▸ **THE PROBLEM**
In the listing below, print exactly the lines between the line holding "People - Hallux: [917,375,1195,659]" and the line holding "Kathleen: [754,553,812,600] ->", inclusive, and no more.

═════ DATASET RECORDS

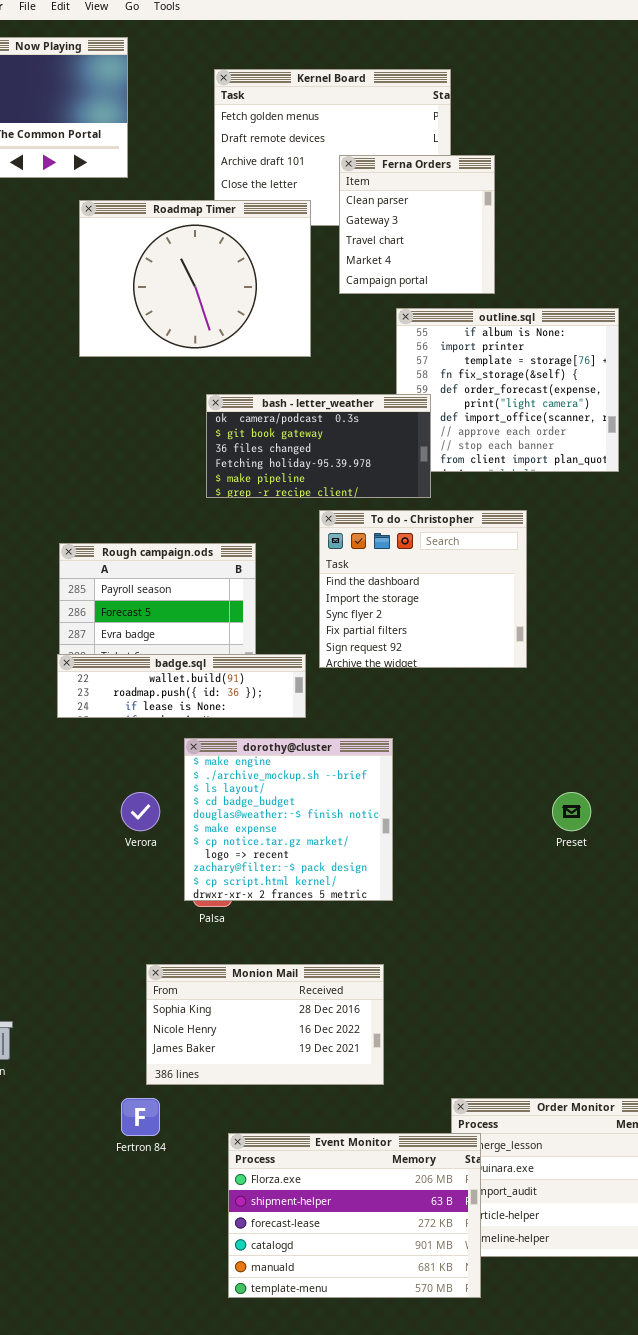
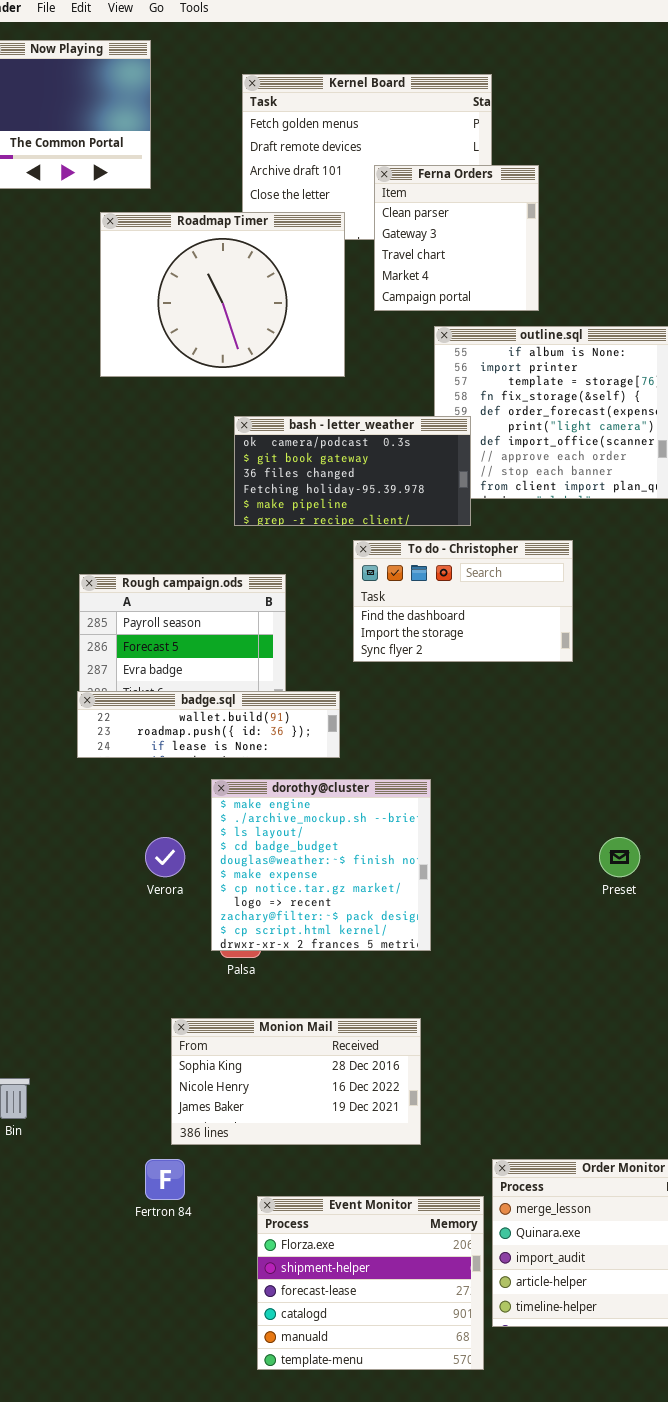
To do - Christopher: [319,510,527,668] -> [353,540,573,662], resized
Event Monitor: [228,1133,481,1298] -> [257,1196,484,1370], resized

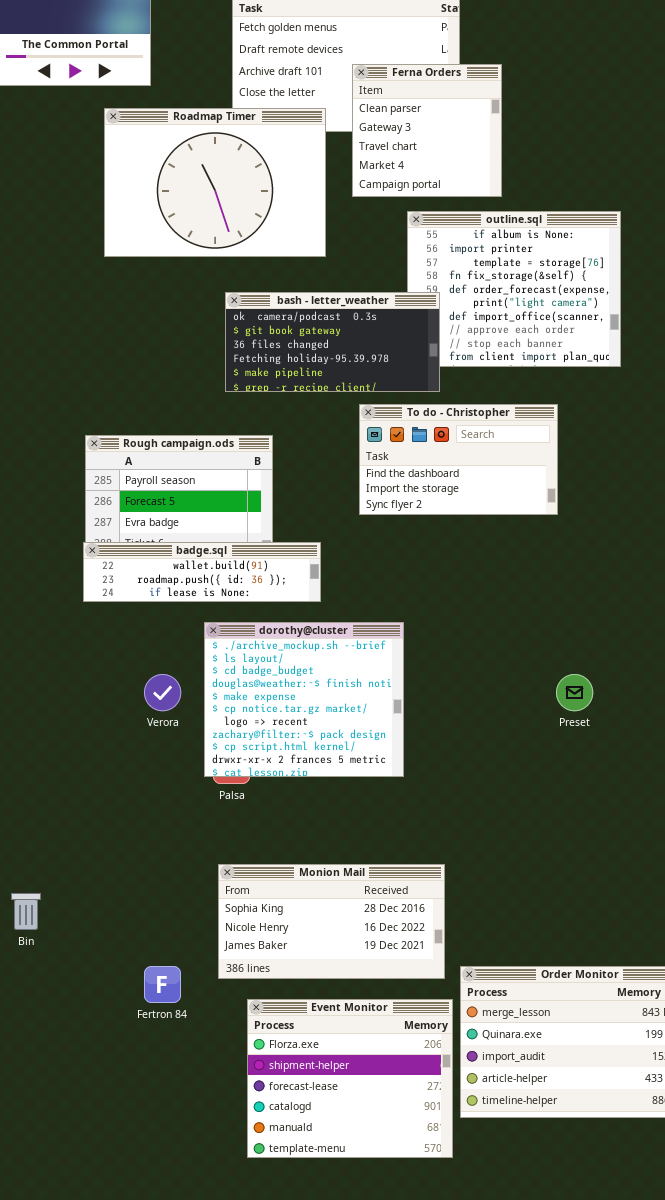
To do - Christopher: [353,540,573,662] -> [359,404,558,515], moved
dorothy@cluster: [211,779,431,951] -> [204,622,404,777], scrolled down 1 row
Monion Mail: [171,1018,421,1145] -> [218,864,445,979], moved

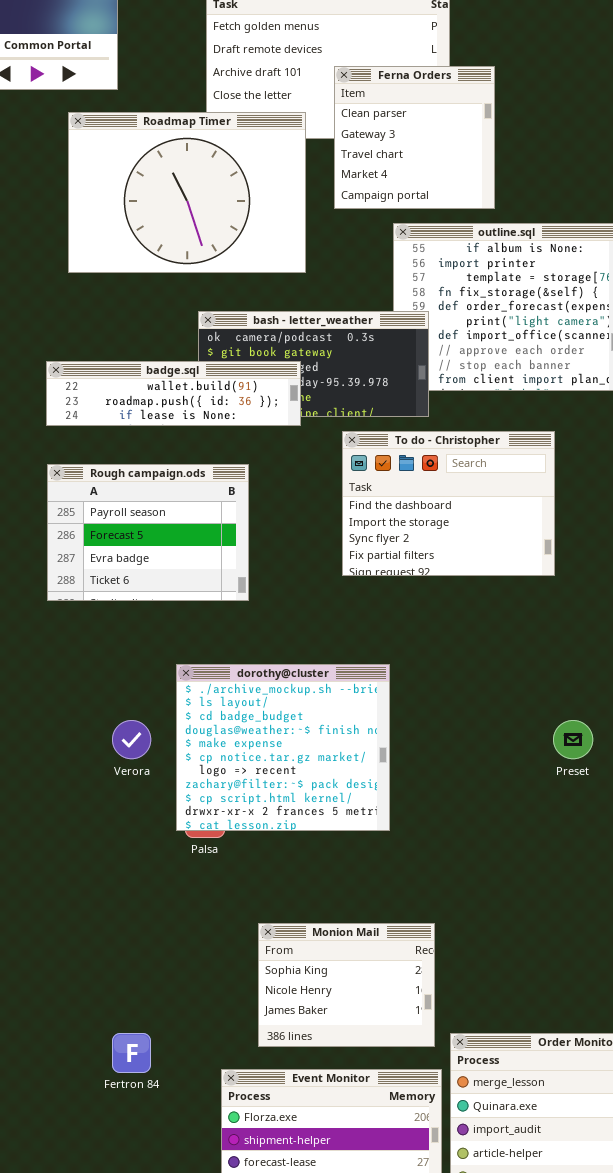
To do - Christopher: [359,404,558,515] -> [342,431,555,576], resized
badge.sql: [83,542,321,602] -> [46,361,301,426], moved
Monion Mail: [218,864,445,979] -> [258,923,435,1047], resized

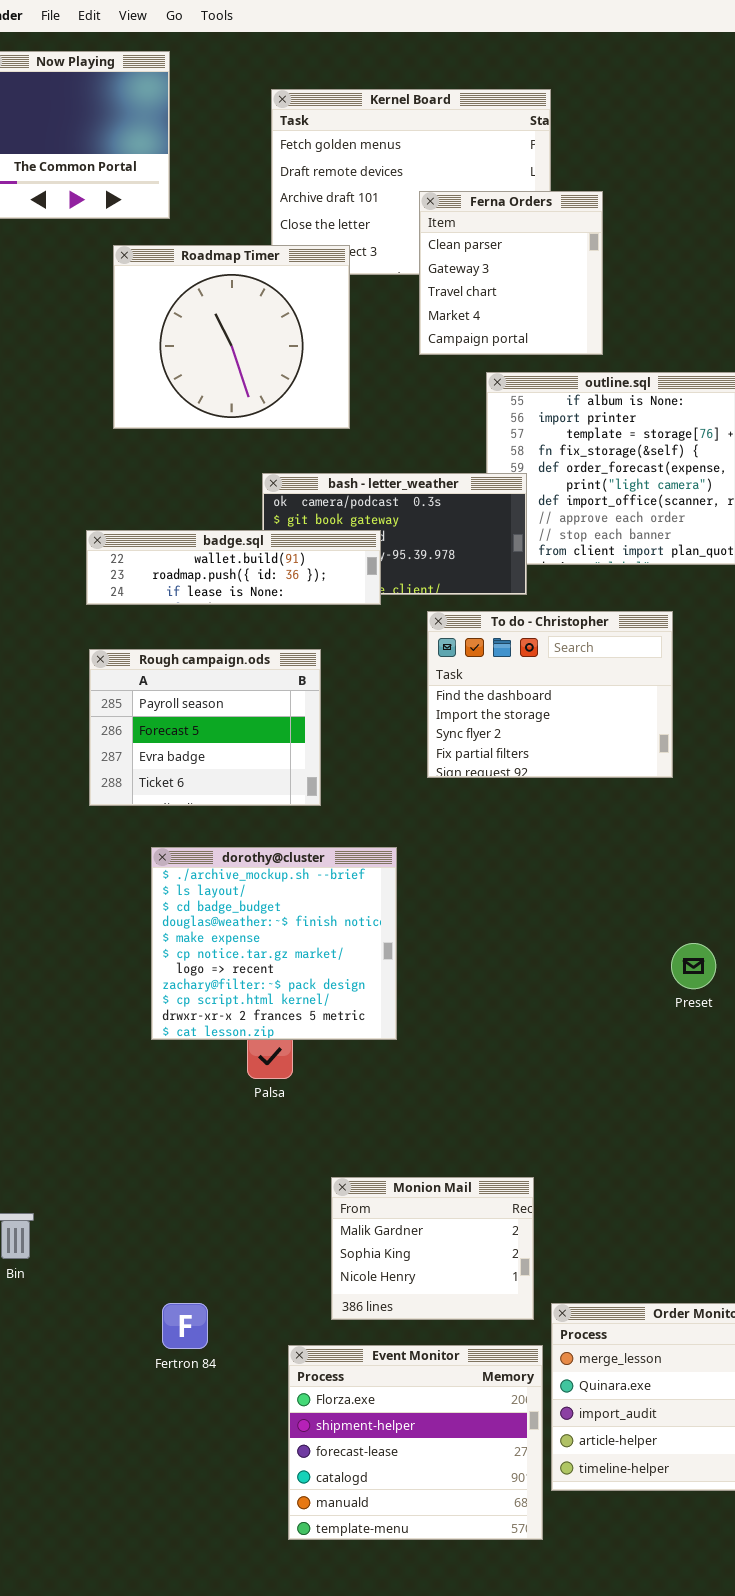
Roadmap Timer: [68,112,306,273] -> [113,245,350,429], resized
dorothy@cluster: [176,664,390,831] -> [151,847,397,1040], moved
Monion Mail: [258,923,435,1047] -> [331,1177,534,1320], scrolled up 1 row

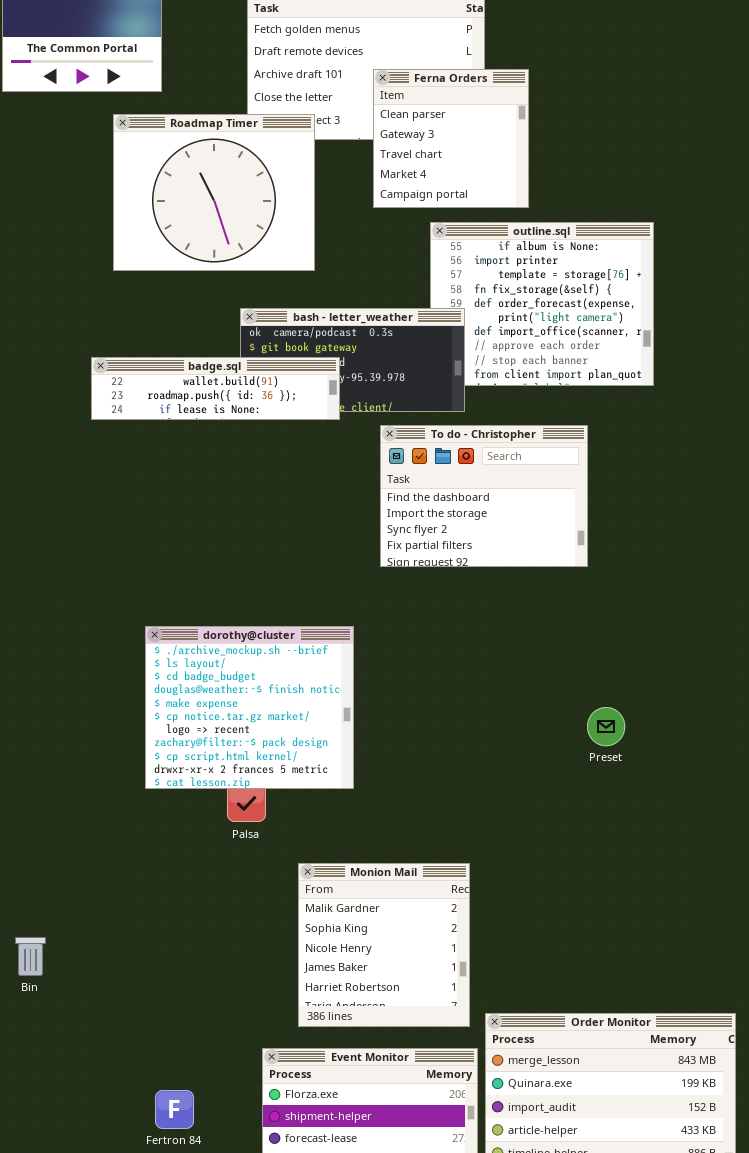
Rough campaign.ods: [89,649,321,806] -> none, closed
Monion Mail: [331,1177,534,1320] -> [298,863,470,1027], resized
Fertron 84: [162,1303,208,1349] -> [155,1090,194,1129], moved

══════════
═════ DATASET RECORDS

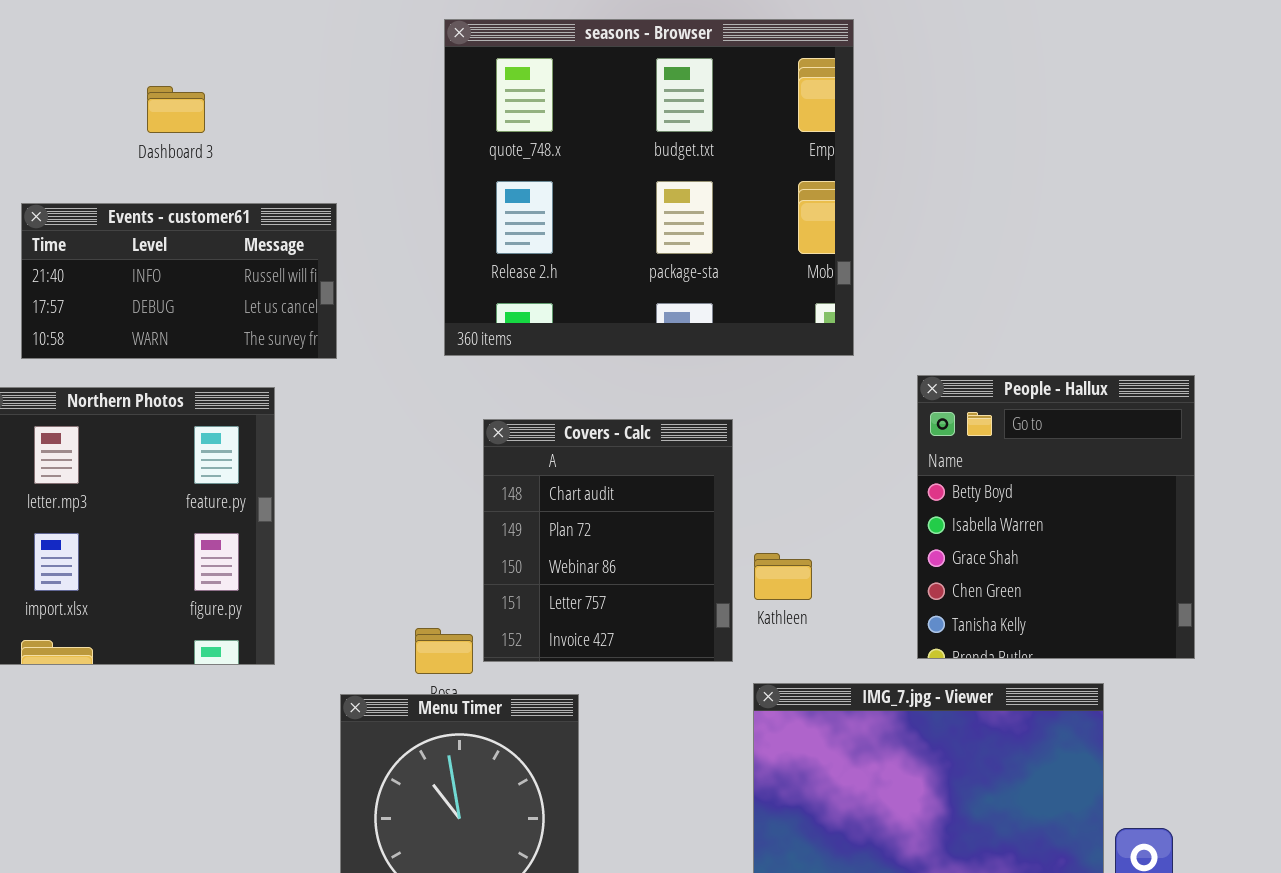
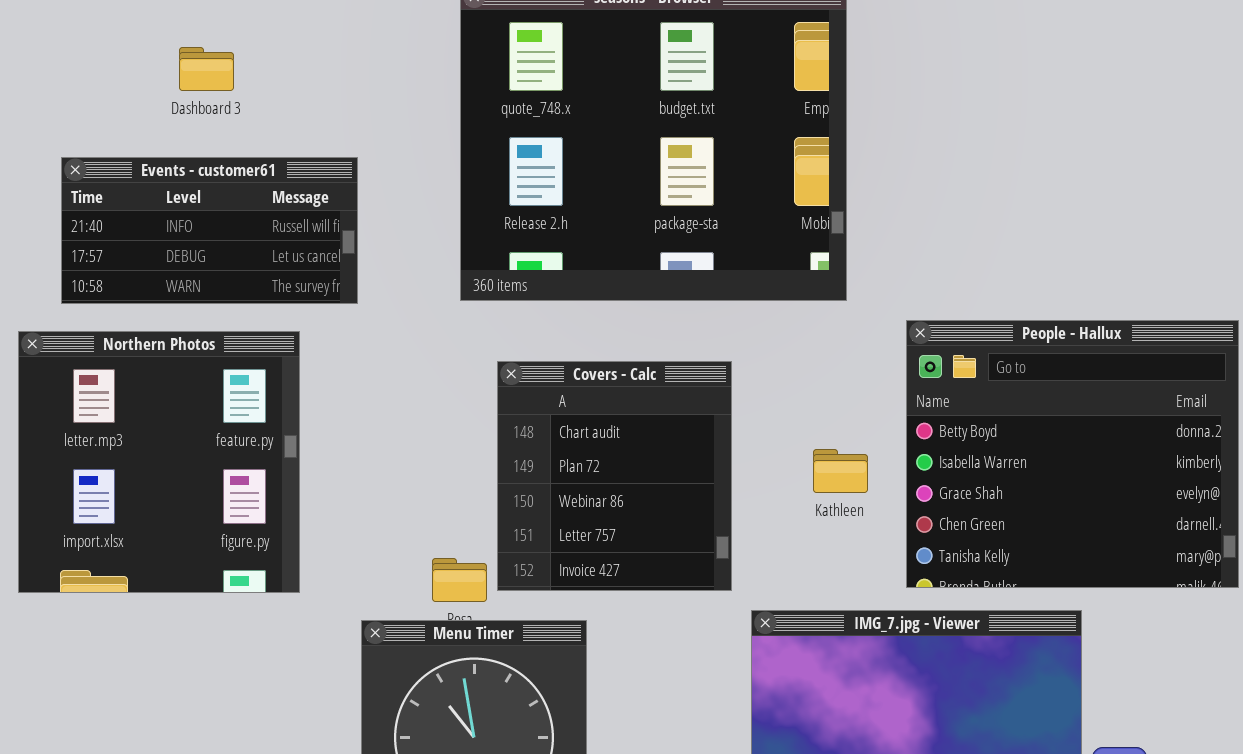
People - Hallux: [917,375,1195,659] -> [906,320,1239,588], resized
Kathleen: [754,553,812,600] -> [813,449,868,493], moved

══════════

▸ **FINISHED TASK**
People - Hallux: [917,375,1195,659] -> [906,320,1239,588], resized
Kathleen: [754,553,812,600] -> [813,449,868,493], moved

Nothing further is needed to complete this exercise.